From the line containing "[431,600,461,648]" to the final line of the entries, copy each line exactly. Pictures stay out.

** Opening SUPPLIED MATERIAL block **

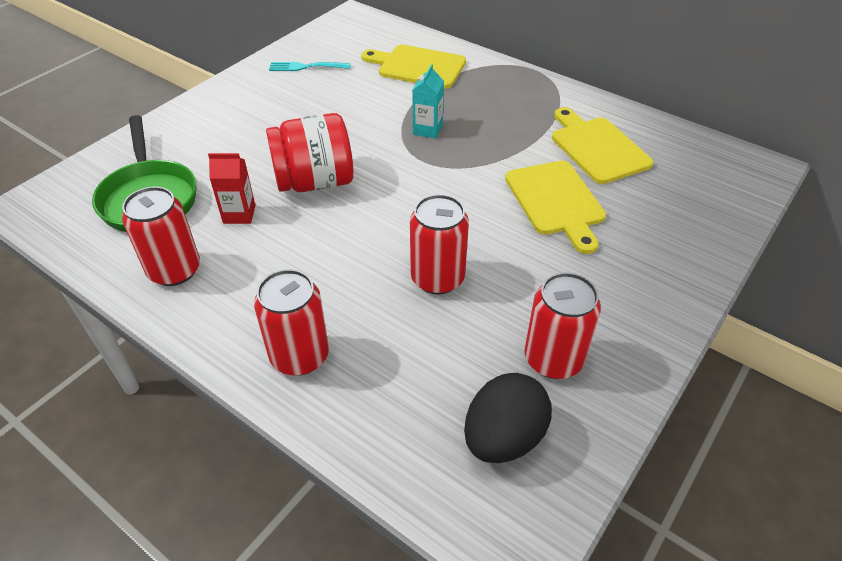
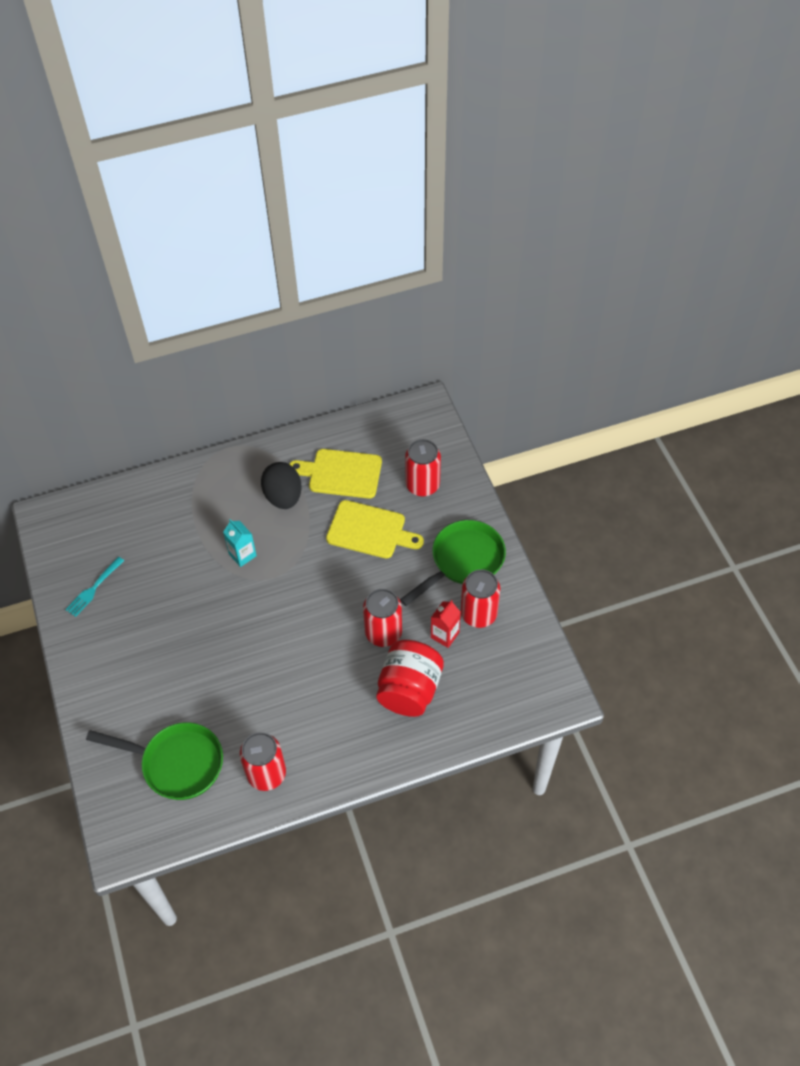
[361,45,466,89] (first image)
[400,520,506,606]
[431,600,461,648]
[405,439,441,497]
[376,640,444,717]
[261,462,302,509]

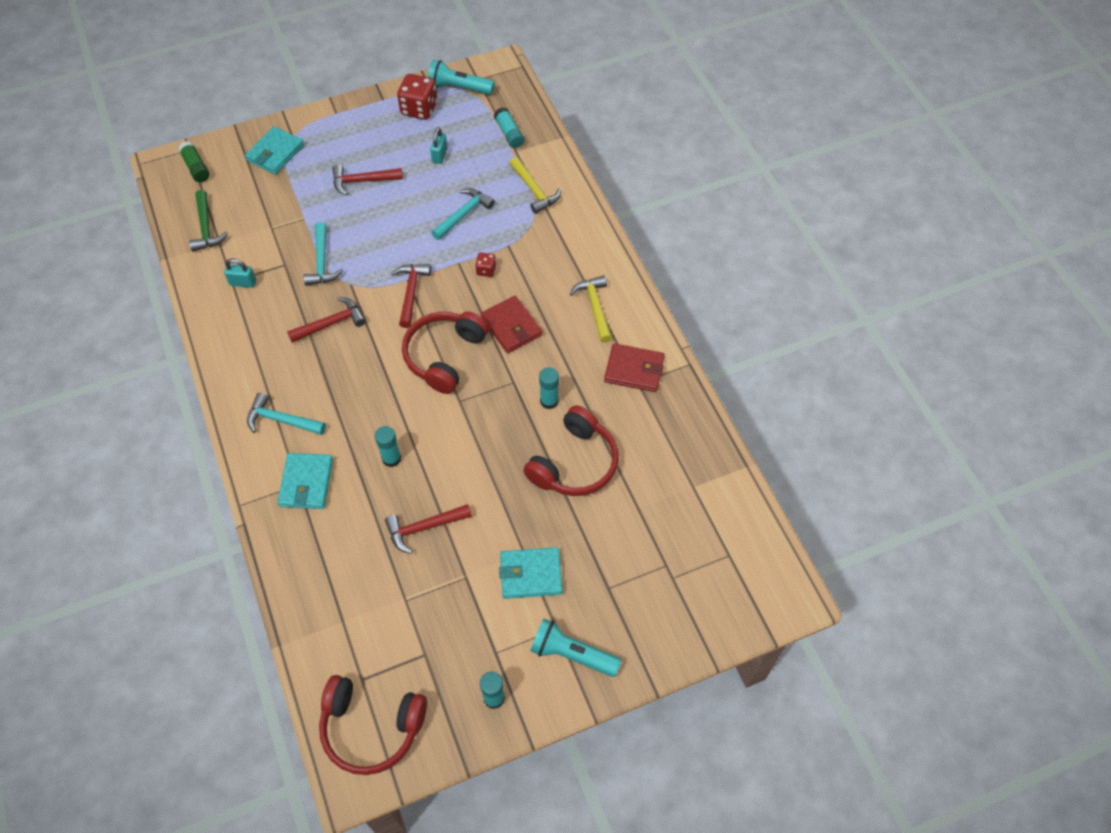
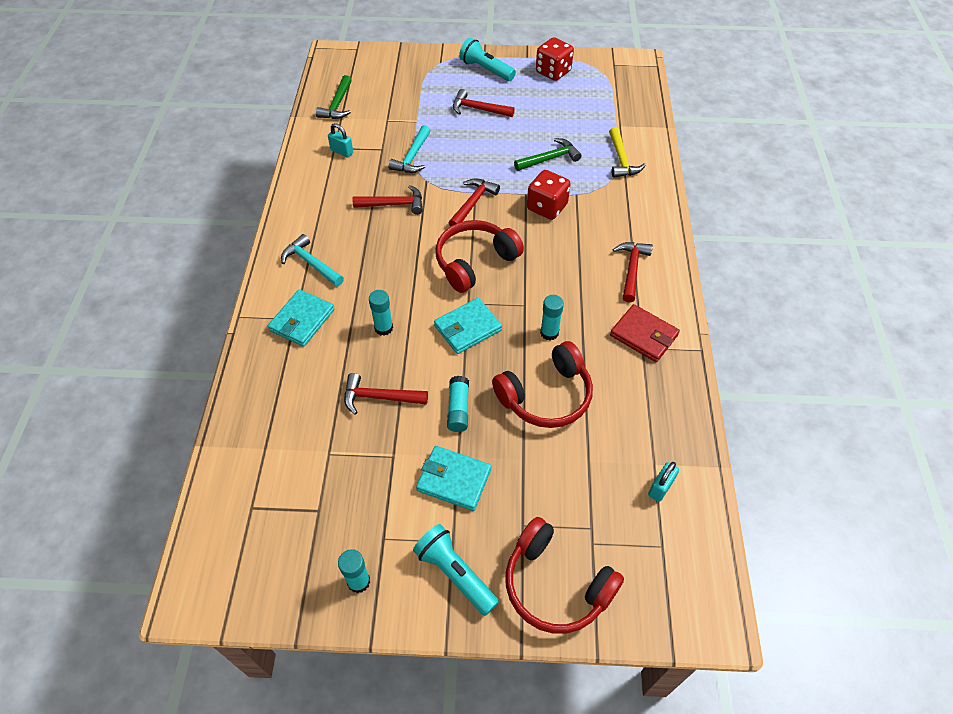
[178,141,210,182] (first image)
[481,296,542,353] (first image)
[434,298,502,354]
[505,517,624,634]
[459,38,516,81]
[648,462,679,502]
[447,376,469,432]
[514,138,582,171]
[612,242,653,303]
[527,170,571,220]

** Closing SUPPLIED MATERIAL block **

> [TASK ANSWER]:
[431,600,461,648]
[405,439,441,497]
[376,640,444,717]
[261,462,302,509]

[178,141,210,182] (first image)
[481,296,542,353] (first image)
[434,298,502,354]
[505,517,624,634]
[459,38,516,81]
[648,462,679,502]
[447,376,469,432]
[514,138,582,171]
[612,242,653,303]
[527,170,571,220]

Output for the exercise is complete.